Material provided –
★ ★ ★ ★ ★

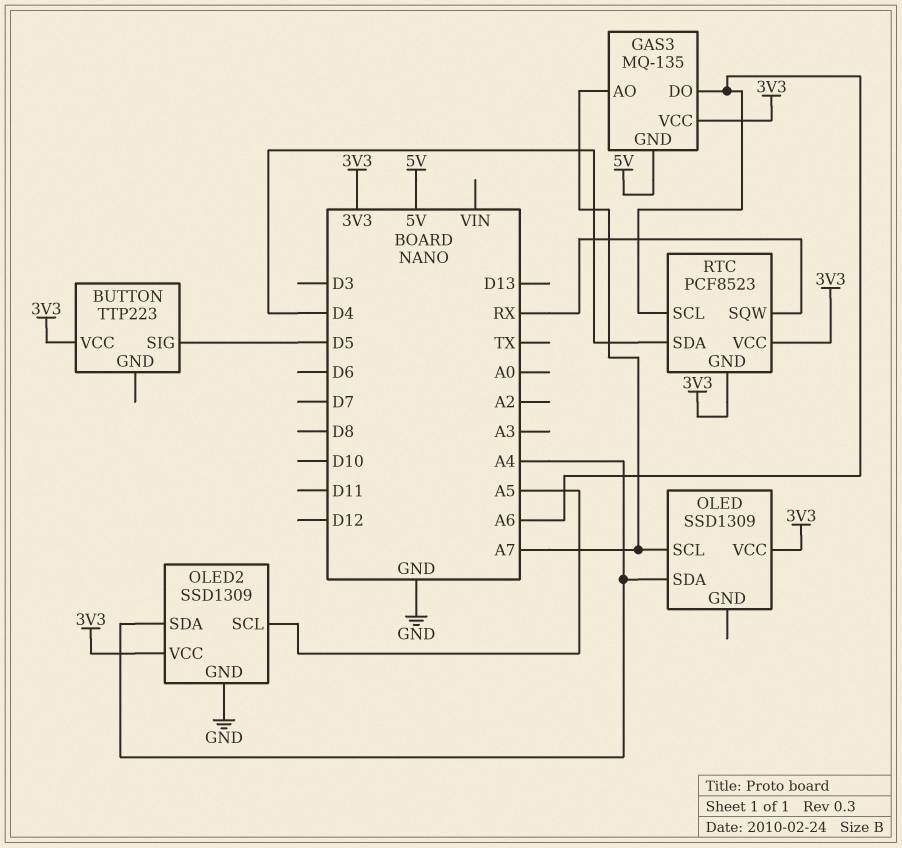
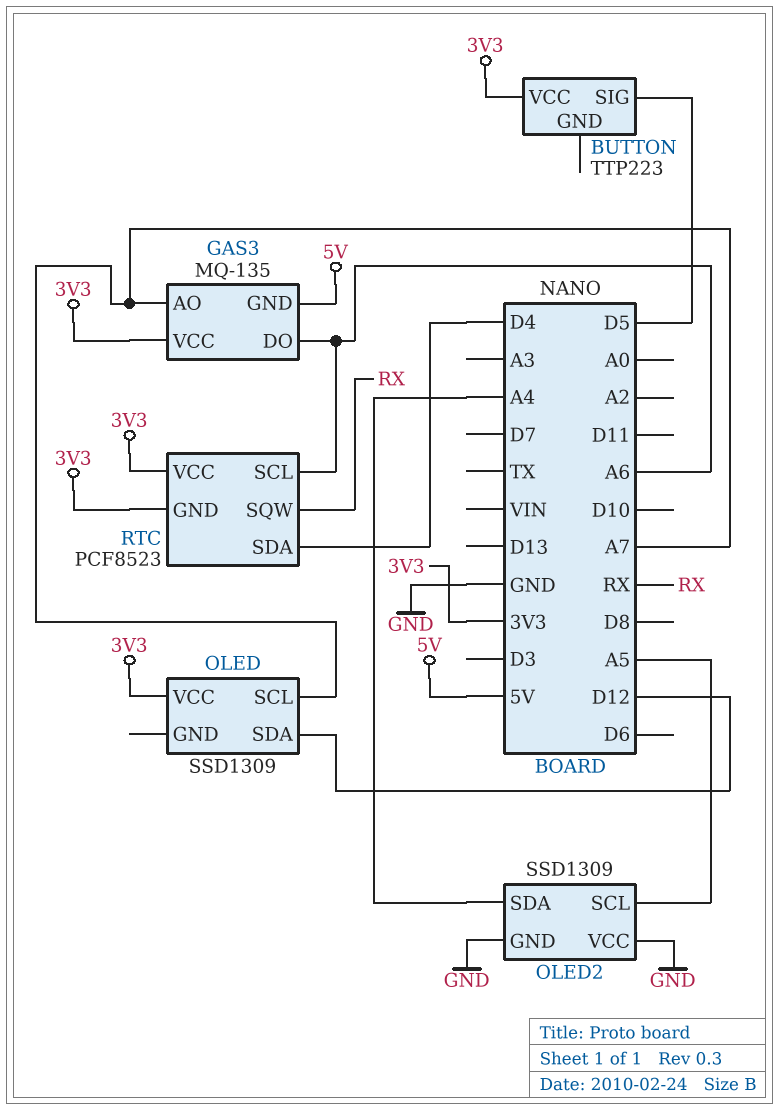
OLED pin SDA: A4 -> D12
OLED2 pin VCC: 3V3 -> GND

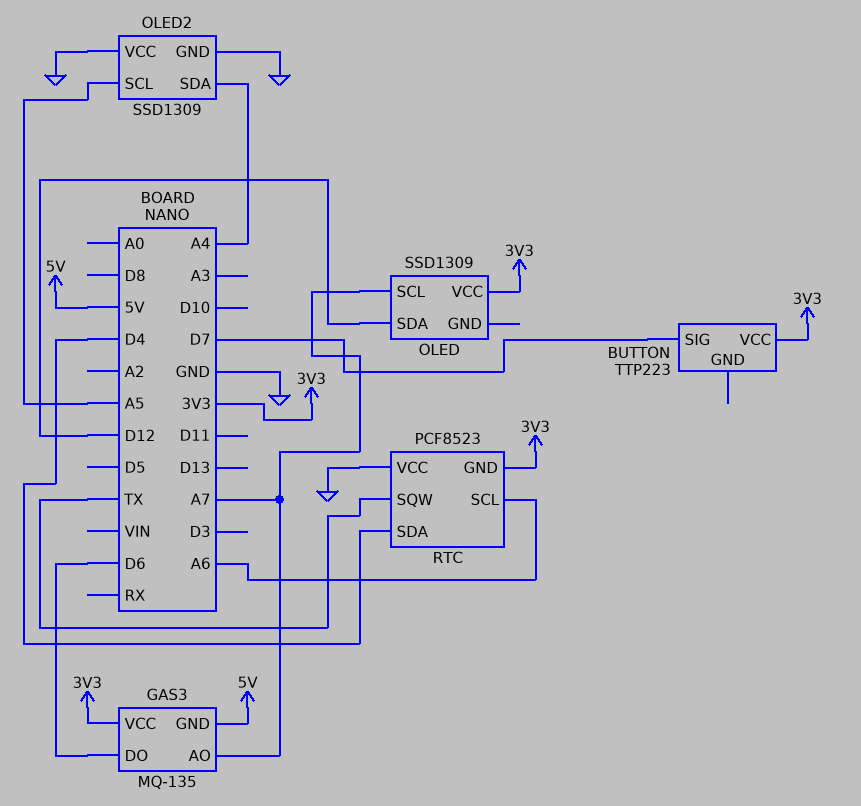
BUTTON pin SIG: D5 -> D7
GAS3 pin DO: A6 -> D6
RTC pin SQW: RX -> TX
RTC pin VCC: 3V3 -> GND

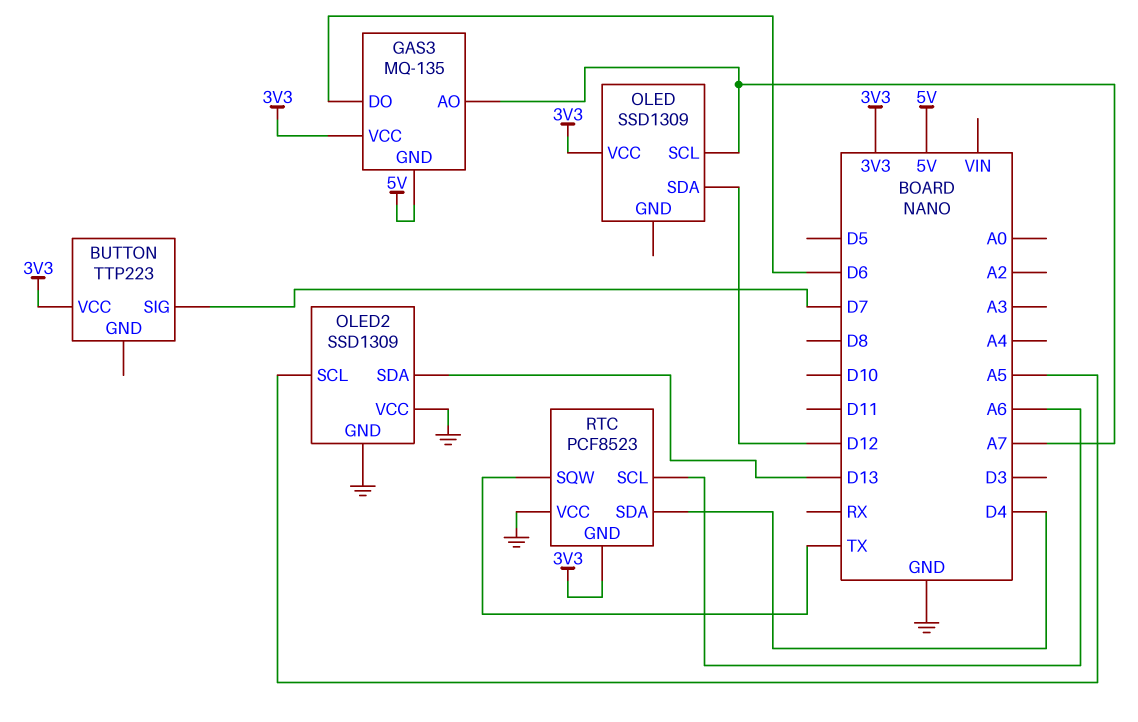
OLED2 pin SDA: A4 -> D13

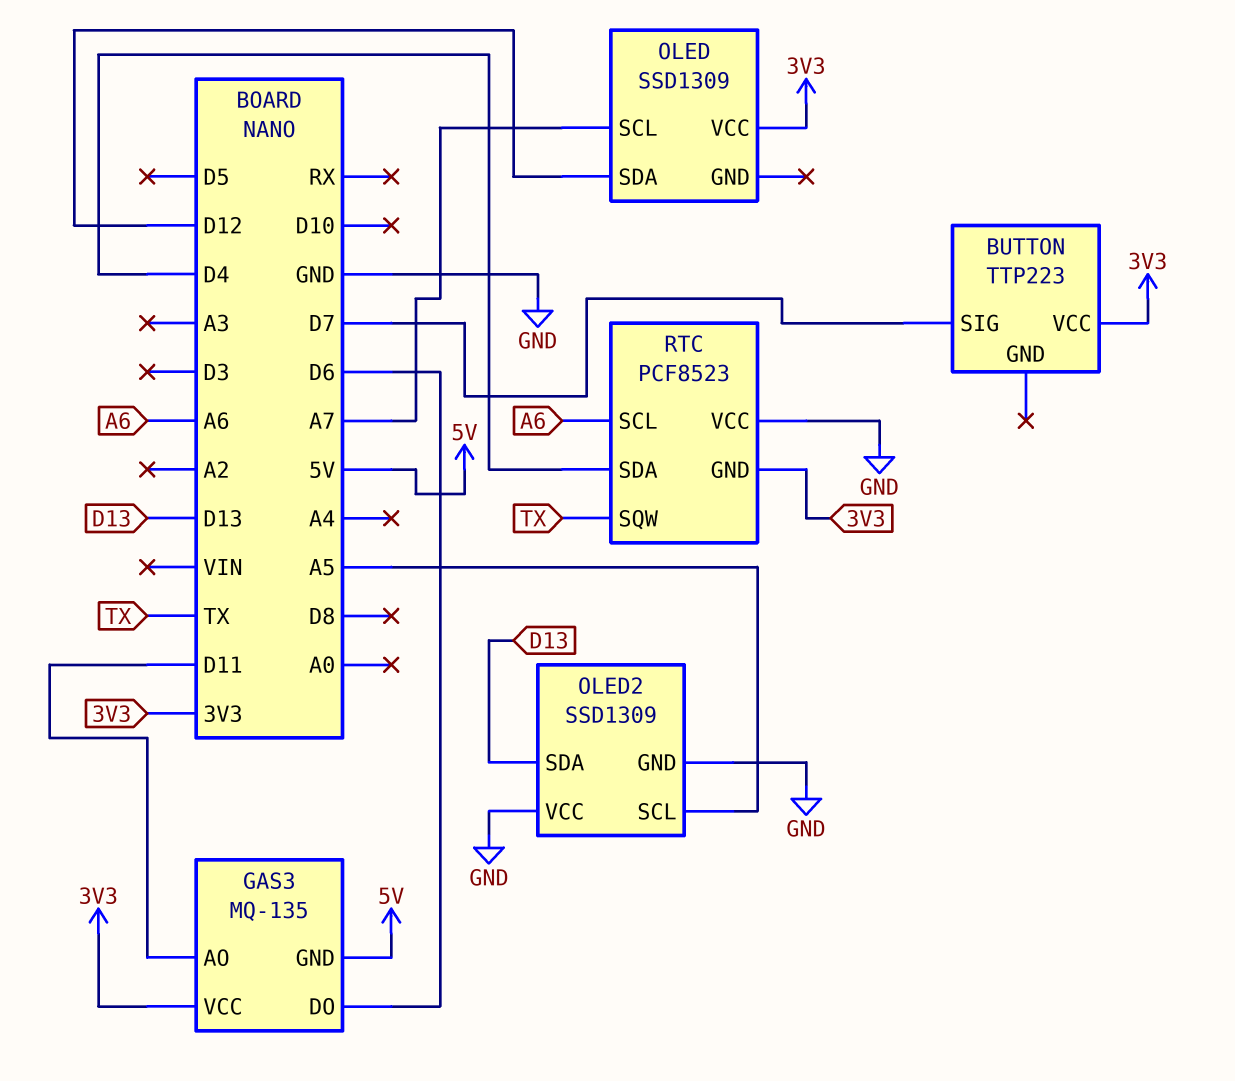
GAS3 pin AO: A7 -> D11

★ ★ ★ ★ ★

Before copying the material, set its pictures aside; then transcribe it word for word.

Written answer –
OLED pin SDA: A4 -> D12
OLED2 pin VCC: 3V3 -> GND

BUTTON pin SIG: D5 -> D7
GAS3 pin DO: A6 -> D6
RTC pin SQW: RX -> TX
RTC pin VCC: 3V3 -> GND

OLED2 pin SDA: A4 -> D13

GAS3 pin AO: A7 -> D11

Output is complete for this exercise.